"""
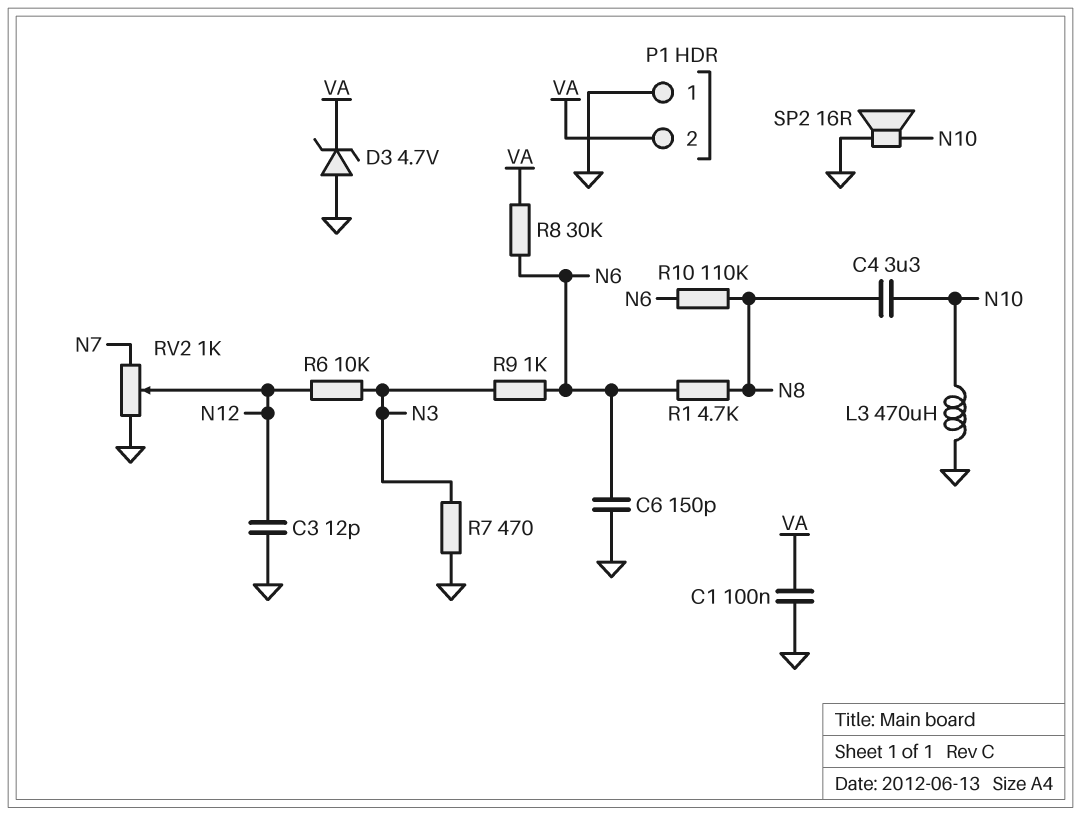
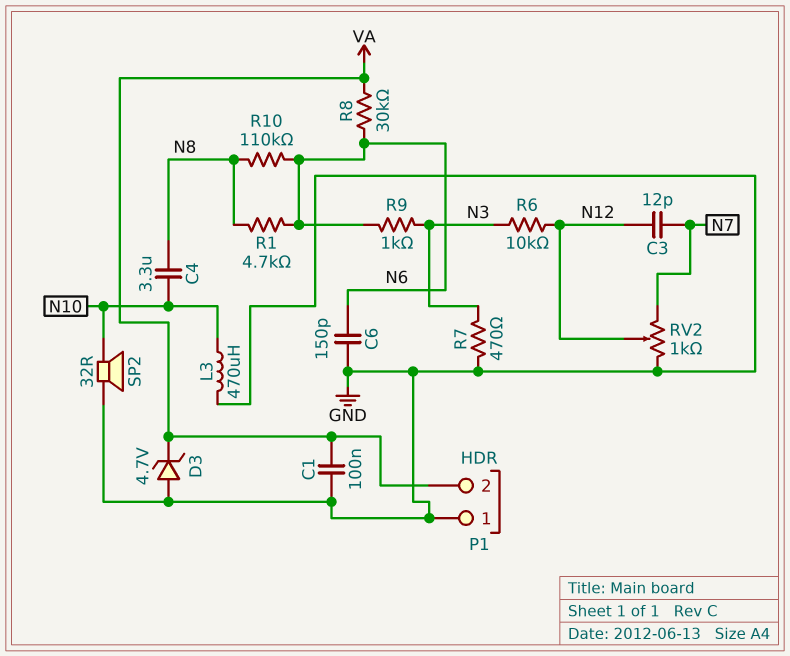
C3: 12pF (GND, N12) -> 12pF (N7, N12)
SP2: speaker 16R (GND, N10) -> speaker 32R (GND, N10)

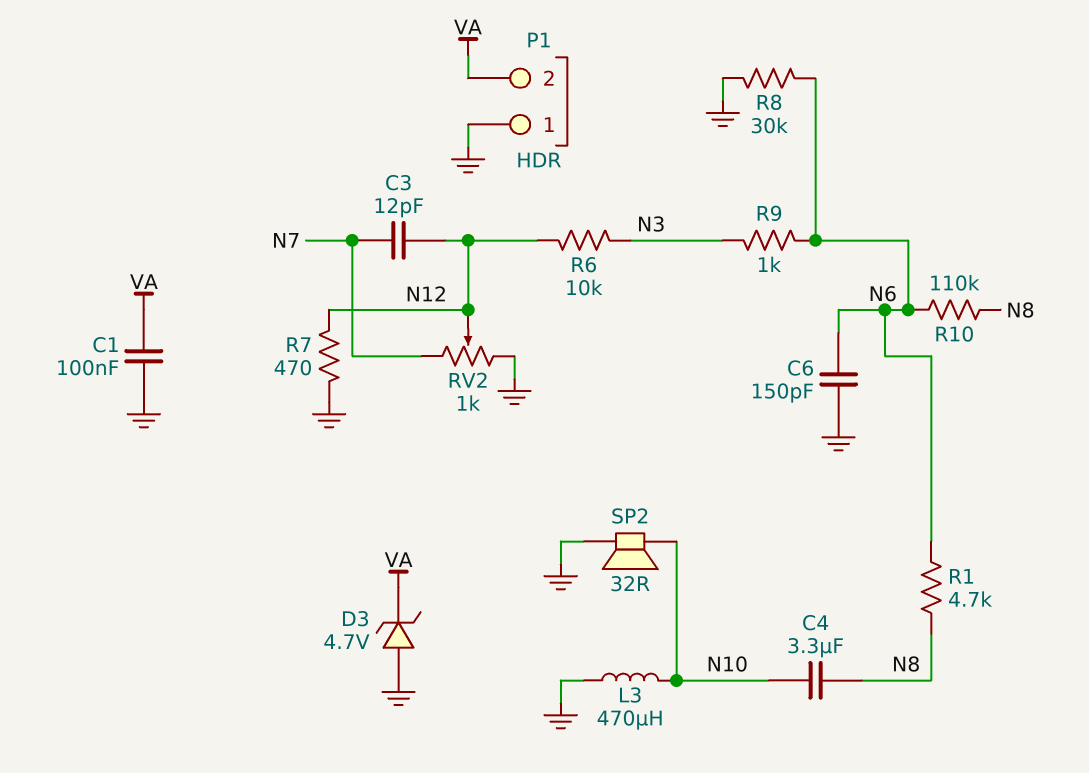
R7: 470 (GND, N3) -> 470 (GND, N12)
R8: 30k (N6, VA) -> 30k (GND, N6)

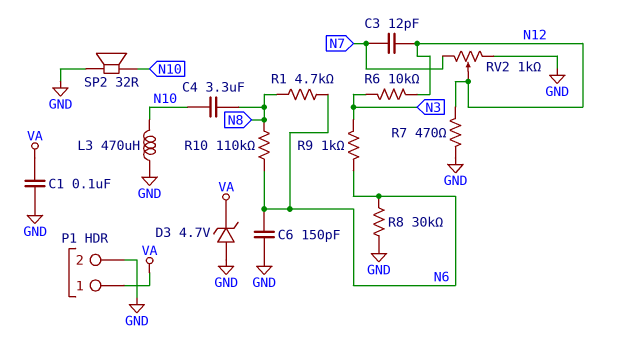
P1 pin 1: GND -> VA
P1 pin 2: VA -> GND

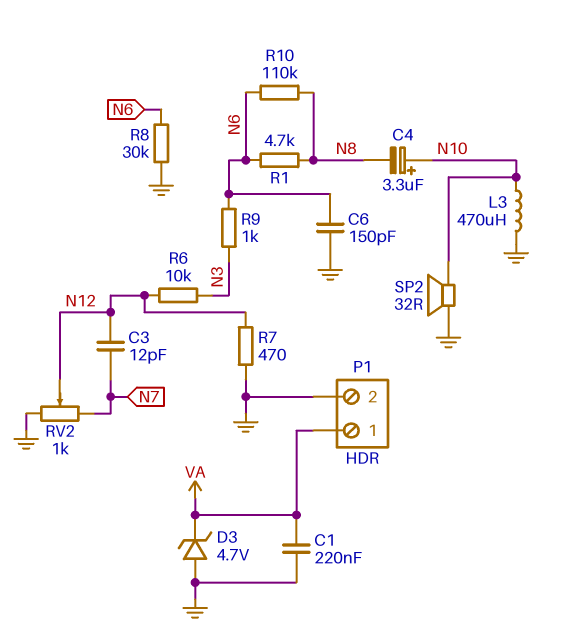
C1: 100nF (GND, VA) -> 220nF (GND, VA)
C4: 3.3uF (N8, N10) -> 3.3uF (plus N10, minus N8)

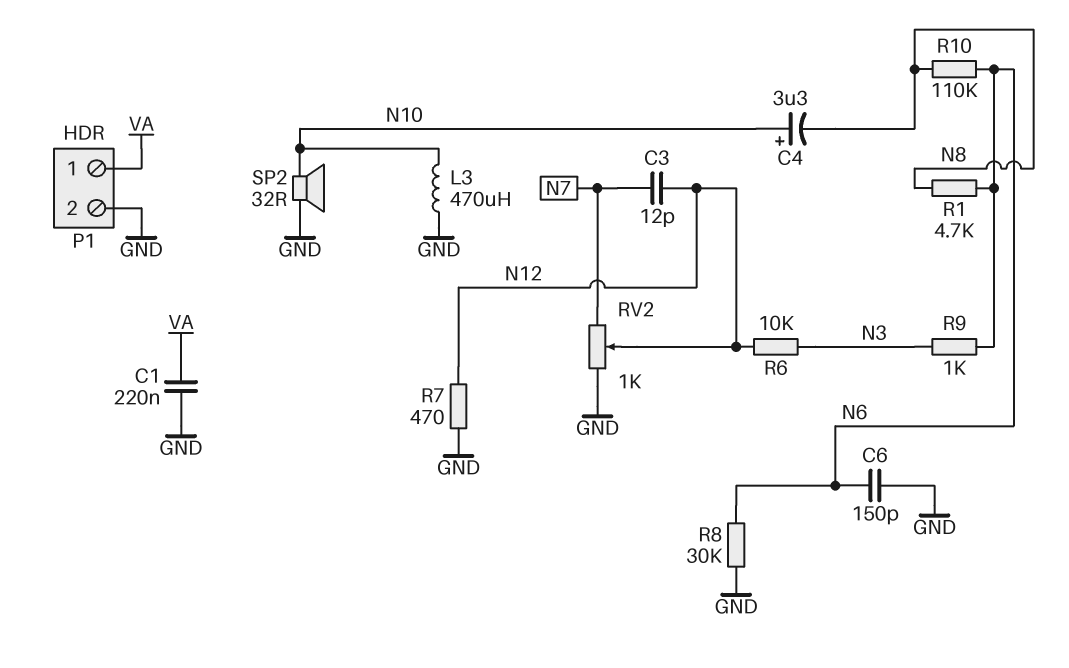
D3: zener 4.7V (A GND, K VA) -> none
"""
§ Problem: The records above should be output exactly, but without any of their pictures.

§ Completed exercise:
C3: 12pF (GND, N12) -> 12pF (N7, N12)
SP2: speaker 16R (GND, N10) -> speaker 32R (GND, N10)

R7: 470 (GND, N3) -> 470 (GND, N12)
R8: 30k (N6, VA) -> 30k (GND, N6)

P1 pin 1: GND -> VA
P1 pin 2: VA -> GND

C1: 100nF (GND, VA) -> 220nF (GND, VA)
C4: 3.3uF (N8, N10) -> 3.3uF (plus N10, minus N8)

D3: zener 4.7V (A GND, K VA) -> none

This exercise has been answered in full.